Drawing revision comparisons
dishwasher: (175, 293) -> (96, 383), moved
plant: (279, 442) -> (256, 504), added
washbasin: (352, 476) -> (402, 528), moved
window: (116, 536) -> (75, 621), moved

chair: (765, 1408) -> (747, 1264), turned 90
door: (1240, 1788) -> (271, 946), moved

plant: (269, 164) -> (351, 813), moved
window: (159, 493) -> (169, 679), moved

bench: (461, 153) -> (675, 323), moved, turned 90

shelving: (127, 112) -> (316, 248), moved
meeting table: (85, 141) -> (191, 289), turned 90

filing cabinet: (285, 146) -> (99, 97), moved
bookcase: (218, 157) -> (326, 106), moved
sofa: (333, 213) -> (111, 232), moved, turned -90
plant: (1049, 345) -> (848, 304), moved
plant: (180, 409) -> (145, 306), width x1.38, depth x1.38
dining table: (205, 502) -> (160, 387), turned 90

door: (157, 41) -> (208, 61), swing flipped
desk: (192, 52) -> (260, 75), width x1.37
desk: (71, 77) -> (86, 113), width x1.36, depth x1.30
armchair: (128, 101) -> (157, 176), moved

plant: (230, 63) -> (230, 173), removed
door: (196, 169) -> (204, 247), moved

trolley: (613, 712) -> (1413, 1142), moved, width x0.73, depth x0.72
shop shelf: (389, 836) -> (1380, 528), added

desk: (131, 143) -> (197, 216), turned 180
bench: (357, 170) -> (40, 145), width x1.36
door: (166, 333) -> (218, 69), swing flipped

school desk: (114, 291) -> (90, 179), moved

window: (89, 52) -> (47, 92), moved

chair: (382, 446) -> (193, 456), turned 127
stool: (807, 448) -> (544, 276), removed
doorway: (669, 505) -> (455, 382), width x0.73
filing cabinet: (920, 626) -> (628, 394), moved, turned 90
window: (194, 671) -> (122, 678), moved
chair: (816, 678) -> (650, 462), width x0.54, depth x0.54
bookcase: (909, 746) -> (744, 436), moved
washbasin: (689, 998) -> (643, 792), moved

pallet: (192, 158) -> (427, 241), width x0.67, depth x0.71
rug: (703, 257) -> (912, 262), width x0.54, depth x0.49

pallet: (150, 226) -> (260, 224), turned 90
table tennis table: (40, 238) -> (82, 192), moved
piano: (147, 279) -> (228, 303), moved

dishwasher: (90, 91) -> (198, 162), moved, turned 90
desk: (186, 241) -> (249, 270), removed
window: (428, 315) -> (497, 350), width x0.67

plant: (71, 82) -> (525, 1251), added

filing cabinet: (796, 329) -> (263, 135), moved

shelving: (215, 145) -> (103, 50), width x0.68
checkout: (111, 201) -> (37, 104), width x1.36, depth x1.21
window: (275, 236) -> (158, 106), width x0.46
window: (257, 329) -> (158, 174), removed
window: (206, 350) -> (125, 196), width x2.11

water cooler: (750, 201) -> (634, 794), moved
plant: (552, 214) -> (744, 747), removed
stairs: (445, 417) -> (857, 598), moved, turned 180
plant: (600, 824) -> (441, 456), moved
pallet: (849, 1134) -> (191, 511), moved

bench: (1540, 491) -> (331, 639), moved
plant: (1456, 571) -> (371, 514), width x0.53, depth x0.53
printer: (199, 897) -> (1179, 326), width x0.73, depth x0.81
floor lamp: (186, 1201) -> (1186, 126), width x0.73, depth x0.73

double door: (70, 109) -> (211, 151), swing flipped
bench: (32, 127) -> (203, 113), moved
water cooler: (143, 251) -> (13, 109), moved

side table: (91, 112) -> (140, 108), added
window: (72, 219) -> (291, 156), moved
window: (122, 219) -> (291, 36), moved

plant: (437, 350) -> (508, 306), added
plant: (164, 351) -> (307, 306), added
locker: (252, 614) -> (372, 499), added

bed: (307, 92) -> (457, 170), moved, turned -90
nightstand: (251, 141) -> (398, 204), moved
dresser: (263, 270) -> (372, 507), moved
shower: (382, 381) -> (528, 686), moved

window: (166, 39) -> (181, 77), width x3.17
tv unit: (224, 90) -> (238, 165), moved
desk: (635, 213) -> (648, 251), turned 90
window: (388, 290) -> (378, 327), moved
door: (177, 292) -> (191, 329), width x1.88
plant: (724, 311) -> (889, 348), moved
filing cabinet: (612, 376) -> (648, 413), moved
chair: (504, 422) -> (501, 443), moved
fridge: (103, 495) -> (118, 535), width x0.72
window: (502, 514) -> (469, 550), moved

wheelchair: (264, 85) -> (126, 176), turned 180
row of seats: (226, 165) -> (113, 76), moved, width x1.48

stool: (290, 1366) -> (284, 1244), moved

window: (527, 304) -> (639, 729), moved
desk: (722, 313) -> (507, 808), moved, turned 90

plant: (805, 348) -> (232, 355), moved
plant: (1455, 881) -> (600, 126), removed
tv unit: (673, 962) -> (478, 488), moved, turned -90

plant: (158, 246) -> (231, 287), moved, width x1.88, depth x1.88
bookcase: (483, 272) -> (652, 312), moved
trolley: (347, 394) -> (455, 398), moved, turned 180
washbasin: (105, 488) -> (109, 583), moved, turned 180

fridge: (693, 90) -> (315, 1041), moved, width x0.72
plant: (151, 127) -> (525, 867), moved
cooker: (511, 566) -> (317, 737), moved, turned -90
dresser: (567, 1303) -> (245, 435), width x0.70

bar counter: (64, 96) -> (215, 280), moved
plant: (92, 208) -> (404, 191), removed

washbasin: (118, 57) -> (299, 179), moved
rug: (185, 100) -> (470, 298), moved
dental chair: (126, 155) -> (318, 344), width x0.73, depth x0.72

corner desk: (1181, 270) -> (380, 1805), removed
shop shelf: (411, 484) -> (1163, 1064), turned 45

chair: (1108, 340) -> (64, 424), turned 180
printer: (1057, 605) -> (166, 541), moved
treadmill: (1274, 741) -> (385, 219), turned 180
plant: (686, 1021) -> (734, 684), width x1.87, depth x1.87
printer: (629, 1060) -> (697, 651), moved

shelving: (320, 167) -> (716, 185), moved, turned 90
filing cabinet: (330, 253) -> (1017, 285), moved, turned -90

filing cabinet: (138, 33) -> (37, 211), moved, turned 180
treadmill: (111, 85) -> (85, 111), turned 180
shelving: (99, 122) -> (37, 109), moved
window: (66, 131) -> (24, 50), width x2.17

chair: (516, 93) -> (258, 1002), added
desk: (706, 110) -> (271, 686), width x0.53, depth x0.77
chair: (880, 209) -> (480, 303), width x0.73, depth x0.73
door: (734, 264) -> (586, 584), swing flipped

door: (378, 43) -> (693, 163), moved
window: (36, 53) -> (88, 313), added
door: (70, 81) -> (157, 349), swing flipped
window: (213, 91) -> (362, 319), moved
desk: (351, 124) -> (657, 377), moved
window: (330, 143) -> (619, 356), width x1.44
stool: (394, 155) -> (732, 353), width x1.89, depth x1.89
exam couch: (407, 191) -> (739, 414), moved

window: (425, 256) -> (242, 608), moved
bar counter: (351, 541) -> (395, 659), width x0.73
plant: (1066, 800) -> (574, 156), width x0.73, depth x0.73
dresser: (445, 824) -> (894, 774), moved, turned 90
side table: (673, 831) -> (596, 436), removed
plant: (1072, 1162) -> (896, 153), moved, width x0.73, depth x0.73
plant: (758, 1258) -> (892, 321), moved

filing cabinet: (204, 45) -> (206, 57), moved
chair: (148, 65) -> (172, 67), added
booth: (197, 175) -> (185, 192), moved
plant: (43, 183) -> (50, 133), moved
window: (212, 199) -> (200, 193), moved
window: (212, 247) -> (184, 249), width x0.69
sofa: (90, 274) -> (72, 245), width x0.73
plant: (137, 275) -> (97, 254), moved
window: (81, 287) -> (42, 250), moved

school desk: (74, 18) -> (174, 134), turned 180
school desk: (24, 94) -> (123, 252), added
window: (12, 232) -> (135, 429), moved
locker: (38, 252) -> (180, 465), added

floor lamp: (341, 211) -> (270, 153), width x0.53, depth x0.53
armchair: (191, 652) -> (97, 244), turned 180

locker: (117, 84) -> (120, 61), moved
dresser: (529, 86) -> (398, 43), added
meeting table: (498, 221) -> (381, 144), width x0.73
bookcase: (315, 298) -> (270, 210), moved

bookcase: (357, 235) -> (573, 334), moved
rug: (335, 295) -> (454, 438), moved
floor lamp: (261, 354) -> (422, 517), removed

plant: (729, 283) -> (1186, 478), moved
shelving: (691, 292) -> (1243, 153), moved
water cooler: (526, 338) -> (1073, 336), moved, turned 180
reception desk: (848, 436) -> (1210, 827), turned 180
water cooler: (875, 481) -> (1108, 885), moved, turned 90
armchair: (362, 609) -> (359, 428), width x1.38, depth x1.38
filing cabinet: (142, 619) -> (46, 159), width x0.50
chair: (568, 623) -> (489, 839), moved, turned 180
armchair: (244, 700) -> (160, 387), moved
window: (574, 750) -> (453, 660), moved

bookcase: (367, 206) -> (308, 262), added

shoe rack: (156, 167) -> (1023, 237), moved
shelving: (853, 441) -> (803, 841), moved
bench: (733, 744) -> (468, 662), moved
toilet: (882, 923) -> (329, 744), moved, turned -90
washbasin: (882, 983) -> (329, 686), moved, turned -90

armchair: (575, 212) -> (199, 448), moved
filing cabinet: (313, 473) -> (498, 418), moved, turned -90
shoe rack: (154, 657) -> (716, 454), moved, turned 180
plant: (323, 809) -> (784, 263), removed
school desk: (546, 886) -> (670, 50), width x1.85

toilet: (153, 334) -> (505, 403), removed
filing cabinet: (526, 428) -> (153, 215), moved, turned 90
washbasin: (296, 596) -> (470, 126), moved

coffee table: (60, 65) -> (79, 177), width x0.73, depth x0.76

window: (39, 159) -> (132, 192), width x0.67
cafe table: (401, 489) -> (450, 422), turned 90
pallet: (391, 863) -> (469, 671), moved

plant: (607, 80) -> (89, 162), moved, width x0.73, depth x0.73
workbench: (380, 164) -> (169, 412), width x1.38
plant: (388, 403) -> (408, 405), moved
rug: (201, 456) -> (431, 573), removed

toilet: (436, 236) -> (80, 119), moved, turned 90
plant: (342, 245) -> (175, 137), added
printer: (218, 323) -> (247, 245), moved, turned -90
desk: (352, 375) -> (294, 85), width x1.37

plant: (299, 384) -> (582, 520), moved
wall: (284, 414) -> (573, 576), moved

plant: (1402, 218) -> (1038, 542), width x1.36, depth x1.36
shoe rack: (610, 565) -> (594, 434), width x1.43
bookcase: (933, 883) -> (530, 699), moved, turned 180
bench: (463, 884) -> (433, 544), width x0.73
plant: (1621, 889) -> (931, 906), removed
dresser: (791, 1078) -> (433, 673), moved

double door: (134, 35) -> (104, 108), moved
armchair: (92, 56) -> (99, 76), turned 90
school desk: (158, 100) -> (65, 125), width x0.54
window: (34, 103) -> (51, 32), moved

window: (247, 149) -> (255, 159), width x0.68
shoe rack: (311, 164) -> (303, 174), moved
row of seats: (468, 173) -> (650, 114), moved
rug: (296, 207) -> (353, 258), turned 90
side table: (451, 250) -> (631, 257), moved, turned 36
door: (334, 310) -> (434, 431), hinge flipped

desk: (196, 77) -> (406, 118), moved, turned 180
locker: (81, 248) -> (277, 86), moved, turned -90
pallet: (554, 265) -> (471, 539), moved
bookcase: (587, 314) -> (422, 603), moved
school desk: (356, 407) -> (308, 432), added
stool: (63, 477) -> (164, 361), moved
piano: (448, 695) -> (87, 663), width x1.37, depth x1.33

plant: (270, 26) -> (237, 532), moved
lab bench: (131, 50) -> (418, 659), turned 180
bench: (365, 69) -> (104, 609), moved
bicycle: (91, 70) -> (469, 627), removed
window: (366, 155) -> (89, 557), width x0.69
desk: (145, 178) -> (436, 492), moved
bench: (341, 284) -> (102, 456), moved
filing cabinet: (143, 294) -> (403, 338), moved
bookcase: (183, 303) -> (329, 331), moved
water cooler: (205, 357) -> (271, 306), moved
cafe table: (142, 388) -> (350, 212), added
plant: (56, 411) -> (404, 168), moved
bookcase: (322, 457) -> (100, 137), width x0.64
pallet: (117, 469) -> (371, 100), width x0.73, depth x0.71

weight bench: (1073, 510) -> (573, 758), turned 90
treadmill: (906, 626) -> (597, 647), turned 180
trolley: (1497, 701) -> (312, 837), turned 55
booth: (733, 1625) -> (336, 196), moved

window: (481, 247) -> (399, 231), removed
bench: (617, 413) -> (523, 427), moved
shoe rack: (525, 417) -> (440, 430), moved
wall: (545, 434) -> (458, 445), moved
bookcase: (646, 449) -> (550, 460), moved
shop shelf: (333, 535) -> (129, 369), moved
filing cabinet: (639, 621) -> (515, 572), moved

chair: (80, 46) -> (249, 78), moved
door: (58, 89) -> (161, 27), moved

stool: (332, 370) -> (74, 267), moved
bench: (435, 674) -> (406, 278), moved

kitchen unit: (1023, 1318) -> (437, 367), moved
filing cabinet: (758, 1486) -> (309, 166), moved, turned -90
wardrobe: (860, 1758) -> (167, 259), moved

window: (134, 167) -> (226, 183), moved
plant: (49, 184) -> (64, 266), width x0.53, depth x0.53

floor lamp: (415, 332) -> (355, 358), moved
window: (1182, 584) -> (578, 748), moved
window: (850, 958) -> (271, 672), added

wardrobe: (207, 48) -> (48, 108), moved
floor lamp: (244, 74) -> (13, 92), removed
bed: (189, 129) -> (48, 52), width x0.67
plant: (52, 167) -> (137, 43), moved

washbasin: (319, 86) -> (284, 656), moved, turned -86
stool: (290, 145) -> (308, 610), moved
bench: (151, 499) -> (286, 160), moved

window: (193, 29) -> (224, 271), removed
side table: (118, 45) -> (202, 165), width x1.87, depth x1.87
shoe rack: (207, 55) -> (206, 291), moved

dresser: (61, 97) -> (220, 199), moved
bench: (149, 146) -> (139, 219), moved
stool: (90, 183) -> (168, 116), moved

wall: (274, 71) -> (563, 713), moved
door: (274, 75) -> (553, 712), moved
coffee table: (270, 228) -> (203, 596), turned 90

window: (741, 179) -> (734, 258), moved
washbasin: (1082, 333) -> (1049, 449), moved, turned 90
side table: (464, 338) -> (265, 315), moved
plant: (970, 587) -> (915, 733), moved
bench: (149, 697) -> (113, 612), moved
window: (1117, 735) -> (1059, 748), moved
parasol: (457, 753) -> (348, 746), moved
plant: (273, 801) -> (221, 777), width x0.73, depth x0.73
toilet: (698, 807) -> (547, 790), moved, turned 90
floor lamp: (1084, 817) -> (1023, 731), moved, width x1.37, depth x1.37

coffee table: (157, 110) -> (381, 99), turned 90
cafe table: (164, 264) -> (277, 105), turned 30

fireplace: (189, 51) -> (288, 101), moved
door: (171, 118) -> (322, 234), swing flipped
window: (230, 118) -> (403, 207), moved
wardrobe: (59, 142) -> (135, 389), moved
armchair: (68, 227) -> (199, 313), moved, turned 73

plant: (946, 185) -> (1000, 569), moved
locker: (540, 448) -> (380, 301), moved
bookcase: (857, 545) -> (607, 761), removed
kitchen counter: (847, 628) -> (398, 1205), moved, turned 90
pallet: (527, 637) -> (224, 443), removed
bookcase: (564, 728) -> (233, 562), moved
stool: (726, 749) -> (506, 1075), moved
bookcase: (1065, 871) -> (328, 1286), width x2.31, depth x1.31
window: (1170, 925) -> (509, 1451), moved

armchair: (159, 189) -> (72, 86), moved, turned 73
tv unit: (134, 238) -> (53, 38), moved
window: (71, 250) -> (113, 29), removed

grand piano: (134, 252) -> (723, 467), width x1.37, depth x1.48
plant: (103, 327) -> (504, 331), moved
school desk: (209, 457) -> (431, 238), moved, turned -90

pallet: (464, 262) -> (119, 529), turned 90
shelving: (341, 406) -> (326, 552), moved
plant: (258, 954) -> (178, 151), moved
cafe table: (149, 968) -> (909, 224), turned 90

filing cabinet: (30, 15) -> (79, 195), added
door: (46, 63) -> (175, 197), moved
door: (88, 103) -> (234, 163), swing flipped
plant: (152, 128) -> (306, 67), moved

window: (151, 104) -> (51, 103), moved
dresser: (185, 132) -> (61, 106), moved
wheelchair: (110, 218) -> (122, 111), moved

- _To do_
Return, exactly, the lines from the first line of the records above to the line containing "door: (196, 169) -> (204, 247), moved", both included.

- _Problem solution_
dishwasher: (175, 293) -> (96, 383), moved
plant: (279, 442) -> (256, 504), added
washbasin: (352, 476) -> (402, 528), moved
window: (116, 536) -> (75, 621), moved

chair: (765, 1408) -> (747, 1264), turned 90
door: (1240, 1788) -> (271, 946), moved

plant: (269, 164) -> (351, 813), moved
window: (159, 493) -> (169, 679), moved

bench: (461, 153) -> (675, 323), moved, turned 90

shelving: (127, 112) -> (316, 248), moved
meeting table: (85, 141) -> (191, 289), turned 90

filing cabinet: (285, 146) -> (99, 97), moved
bookcase: (218, 157) -> (326, 106), moved
sofa: (333, 213) -> (111, 232), moved, turned -90
plant: (1049, 345) -> (848, 304), moved
plant: (180, 409) -> (145, 306), width x1.38, depth x1.38
dining table: (205, 502) -> (160, 387), turned 90

door: (157, 41) -> (208, 61), swing flipped
desk: (192, 52) -> (260, 75), width x1.37
desk: (71, 77) -> (86, 113), width x1.36, depth x1.30
armchair: (128, 101) -> (157, 176), moved

plant: (230, 63) -> (230, 173), removed
door: (196, 169) -> (204, 247), moved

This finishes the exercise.